# Excerpts from a dataset
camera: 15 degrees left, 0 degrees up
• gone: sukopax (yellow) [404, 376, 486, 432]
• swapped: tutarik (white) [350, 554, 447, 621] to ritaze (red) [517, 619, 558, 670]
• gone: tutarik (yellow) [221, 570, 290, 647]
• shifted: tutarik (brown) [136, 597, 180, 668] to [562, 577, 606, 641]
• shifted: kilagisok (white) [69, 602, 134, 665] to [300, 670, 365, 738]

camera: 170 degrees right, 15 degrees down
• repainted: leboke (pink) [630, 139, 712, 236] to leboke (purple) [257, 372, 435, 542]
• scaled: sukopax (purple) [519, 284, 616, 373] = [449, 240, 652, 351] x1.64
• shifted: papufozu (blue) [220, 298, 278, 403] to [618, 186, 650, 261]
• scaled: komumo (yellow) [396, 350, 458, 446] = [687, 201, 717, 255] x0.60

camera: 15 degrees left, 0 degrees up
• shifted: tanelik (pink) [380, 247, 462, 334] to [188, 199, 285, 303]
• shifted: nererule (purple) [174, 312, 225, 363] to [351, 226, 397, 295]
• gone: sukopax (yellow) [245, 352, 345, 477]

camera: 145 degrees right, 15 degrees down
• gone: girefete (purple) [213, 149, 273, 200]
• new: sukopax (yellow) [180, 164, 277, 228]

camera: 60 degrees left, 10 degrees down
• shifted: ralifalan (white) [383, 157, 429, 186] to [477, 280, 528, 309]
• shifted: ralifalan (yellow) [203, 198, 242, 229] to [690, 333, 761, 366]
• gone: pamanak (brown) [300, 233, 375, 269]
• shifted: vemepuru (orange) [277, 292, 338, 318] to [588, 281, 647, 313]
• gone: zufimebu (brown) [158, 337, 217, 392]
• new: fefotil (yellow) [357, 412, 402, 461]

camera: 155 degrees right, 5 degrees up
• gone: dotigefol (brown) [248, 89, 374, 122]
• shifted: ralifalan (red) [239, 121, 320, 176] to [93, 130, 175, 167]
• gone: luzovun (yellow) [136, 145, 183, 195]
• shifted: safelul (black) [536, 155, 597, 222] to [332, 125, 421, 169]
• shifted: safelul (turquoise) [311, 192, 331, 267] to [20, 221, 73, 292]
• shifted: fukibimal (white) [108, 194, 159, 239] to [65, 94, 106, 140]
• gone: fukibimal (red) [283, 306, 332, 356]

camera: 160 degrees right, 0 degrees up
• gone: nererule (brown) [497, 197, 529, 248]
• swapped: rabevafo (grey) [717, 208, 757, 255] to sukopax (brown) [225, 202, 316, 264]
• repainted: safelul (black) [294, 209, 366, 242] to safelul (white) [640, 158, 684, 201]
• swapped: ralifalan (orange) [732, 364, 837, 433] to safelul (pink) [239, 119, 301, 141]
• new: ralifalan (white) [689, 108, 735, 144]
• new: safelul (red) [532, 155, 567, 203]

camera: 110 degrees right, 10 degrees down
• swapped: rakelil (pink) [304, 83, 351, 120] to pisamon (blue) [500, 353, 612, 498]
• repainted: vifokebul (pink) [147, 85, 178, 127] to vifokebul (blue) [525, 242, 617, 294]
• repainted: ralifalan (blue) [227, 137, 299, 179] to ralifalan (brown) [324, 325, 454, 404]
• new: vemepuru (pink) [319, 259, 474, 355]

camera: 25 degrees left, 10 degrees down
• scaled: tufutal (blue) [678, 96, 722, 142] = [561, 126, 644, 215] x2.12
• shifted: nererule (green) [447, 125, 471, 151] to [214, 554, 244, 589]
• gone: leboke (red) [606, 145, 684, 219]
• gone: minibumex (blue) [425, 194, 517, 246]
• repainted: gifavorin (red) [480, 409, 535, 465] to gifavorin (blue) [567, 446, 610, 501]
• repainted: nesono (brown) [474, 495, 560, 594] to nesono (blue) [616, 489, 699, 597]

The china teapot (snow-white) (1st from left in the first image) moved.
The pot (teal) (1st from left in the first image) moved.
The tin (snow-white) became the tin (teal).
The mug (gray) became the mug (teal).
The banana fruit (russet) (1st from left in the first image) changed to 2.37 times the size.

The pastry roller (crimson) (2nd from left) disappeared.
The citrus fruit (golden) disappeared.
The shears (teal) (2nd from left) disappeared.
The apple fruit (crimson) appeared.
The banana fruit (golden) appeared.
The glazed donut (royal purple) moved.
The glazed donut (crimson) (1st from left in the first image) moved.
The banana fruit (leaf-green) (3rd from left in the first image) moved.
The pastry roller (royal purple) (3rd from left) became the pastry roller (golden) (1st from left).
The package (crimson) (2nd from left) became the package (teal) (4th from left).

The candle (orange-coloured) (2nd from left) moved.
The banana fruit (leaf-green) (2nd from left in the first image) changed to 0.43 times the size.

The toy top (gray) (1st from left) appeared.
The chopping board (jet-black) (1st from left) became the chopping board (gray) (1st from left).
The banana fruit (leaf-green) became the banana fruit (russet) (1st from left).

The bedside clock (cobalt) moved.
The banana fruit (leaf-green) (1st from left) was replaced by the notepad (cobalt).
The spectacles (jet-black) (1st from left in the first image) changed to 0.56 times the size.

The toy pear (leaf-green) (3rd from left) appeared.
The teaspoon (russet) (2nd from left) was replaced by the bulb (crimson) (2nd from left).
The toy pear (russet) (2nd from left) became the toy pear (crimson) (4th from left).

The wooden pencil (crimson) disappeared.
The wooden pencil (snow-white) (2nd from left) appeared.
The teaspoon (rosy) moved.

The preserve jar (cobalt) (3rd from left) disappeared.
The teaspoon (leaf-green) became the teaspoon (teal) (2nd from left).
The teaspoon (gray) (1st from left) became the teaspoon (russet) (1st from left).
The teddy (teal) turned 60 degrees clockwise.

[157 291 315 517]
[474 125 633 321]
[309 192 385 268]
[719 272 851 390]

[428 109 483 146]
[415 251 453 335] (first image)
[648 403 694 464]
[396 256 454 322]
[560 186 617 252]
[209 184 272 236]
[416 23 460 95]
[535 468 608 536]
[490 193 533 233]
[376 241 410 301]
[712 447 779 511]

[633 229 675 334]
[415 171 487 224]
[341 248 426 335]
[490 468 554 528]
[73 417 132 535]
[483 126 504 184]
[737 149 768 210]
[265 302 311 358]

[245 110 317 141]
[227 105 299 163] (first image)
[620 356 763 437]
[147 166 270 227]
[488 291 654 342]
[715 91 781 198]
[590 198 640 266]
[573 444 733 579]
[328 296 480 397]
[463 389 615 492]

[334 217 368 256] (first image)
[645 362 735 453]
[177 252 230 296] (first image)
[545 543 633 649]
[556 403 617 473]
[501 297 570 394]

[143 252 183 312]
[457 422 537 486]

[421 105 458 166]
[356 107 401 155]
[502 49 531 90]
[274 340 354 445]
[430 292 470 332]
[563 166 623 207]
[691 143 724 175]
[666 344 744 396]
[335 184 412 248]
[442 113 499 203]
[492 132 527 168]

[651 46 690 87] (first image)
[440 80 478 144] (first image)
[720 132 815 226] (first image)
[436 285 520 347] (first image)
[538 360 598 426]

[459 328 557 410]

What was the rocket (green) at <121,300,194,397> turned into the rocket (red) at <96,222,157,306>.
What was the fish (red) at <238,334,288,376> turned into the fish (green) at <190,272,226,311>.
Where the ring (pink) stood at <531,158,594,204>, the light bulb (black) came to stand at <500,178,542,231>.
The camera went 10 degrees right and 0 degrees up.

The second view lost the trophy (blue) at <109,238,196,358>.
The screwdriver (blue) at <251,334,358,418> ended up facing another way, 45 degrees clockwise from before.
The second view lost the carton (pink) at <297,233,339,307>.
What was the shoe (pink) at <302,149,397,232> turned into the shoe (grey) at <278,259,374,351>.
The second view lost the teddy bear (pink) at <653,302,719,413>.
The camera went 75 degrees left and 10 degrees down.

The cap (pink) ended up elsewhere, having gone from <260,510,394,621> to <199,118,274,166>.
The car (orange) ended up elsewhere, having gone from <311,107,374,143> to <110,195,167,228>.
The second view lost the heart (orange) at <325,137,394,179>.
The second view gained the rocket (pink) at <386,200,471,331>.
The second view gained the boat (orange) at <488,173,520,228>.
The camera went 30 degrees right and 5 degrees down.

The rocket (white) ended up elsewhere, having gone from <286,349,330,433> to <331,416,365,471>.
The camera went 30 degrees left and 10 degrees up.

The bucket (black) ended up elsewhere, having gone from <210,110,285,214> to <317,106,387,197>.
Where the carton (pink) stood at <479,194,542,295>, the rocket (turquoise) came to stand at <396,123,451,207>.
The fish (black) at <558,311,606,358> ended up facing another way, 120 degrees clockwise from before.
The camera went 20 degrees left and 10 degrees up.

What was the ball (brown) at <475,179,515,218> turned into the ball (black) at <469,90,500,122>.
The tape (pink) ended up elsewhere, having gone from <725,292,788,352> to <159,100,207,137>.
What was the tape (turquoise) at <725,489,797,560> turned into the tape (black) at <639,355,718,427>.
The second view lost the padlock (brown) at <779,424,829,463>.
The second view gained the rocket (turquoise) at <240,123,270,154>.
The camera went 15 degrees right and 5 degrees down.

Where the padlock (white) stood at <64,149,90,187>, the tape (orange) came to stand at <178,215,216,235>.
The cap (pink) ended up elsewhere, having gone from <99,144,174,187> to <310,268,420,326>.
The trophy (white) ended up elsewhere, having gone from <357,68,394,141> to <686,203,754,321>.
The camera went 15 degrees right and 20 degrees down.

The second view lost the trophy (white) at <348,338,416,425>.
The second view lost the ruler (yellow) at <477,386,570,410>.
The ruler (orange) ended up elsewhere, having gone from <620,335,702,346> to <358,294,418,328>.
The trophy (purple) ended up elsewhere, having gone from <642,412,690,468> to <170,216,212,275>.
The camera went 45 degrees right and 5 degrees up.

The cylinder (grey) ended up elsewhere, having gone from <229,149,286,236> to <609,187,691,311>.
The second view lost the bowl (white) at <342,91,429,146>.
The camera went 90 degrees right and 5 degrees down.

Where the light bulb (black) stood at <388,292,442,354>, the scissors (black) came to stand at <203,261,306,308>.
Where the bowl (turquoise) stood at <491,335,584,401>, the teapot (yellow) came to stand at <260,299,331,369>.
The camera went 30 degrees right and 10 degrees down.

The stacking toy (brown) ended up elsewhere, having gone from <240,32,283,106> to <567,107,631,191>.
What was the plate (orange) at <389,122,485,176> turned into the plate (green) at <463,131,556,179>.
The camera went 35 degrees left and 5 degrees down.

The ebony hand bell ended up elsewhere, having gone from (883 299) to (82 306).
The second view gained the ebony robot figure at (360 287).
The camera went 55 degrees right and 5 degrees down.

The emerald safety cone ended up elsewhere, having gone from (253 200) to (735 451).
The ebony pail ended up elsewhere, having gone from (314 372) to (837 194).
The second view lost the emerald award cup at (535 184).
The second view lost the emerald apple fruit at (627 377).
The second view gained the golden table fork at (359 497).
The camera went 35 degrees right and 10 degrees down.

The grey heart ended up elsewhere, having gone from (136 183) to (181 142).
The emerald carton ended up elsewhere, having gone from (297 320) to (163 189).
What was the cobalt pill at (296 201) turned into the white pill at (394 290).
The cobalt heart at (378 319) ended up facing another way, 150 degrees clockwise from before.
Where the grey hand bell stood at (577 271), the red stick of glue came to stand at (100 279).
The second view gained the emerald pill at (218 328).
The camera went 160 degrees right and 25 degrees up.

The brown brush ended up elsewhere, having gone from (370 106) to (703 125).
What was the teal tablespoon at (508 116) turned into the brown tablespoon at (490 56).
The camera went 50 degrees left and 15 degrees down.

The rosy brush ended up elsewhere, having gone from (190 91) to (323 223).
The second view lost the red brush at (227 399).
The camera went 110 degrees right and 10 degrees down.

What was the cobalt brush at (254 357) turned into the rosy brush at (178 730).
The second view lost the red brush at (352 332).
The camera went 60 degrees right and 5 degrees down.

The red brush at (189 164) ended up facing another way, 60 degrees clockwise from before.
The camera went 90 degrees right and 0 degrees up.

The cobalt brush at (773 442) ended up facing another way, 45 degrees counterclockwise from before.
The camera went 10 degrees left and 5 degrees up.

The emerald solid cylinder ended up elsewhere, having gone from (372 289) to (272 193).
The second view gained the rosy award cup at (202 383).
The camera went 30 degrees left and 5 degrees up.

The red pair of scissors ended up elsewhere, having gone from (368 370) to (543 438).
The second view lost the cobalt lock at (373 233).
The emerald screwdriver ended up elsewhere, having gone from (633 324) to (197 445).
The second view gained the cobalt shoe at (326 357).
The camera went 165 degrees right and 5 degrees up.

# Goal of the exercise
Lines with "tutarik" in them are what the answer must contain; copy each from the records above.

# Response area
• swapped: tutarik (white) [350, 554, 447, 621] to ritaze (red) [517, 619, 558, 670]
• gone: tutarik (yellow) [221, 570, 290, 647]
• shifted: tutarik (brown) [136, 597, 180, 668] to [562, 577, 606, 641]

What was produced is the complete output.